*** Begin section ***

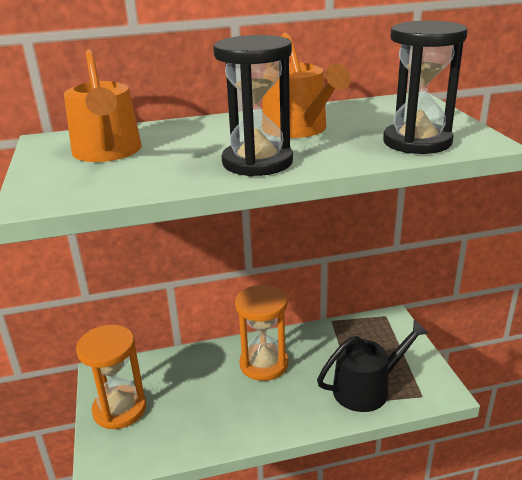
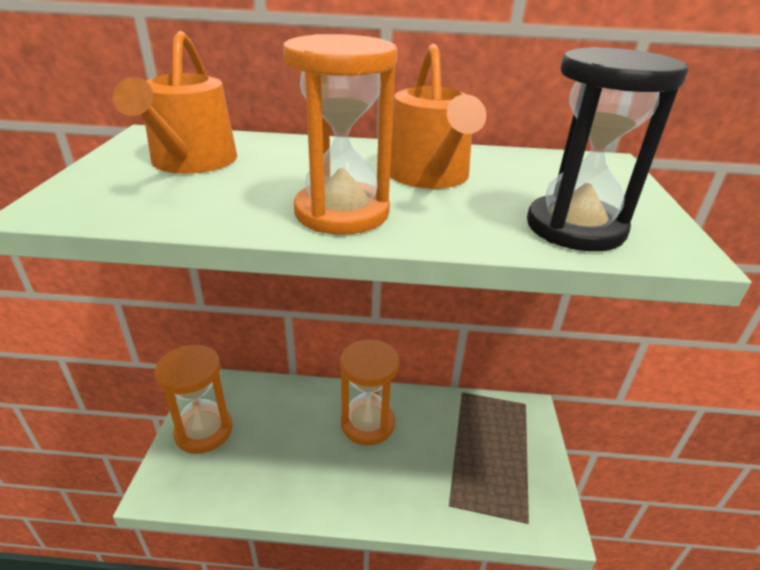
camera: 15 degrees right, 5 degrees up
(257, 162) = (342, 212): black hourglass -> orange hourglass
(367, 388) = (467, 490): black watering can -> none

*** End section ***

Exercise goal:
Print only the lines running from the one with "(257, 162) = (342, 212): black" to the final line of the data above, each exactly as it appears.

Answer to this exercise:
(257, 162) = (342, 212): black hourglass -> orange hourglass
(367, 388) = (467, 490): black watering can -> none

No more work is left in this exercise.